Problem description:
Only one stretch of the data below is wanted: the lines starting at the one with "R211: 560 (0V, W9) -> 12 (0V, W9)" and ending at the one with "U206: NOT 74HC04", both included, given again exactly.

Exercise material:
%%

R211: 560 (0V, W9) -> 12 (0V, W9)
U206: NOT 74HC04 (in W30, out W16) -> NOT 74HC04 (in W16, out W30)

%%
%%

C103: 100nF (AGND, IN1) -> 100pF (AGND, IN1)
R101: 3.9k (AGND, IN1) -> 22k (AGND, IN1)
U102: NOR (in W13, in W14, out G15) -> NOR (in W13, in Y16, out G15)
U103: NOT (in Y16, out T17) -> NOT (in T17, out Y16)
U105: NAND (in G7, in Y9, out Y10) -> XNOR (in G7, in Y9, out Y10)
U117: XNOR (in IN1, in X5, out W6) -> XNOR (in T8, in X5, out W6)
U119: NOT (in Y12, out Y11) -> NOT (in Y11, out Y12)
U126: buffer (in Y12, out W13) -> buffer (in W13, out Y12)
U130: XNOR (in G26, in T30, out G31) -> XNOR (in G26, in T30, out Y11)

%%
%%

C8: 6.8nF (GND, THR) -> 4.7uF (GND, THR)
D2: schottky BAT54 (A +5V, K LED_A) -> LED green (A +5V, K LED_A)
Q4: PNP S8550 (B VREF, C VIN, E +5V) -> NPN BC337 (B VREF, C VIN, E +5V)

%%

Exercise solution:
R211: 560 (0V, W9) -> 12 (0V, W9)
U206: NOT 74HC04 (in W30, out W16) -> NOT 74HC04 (in W16, out W30)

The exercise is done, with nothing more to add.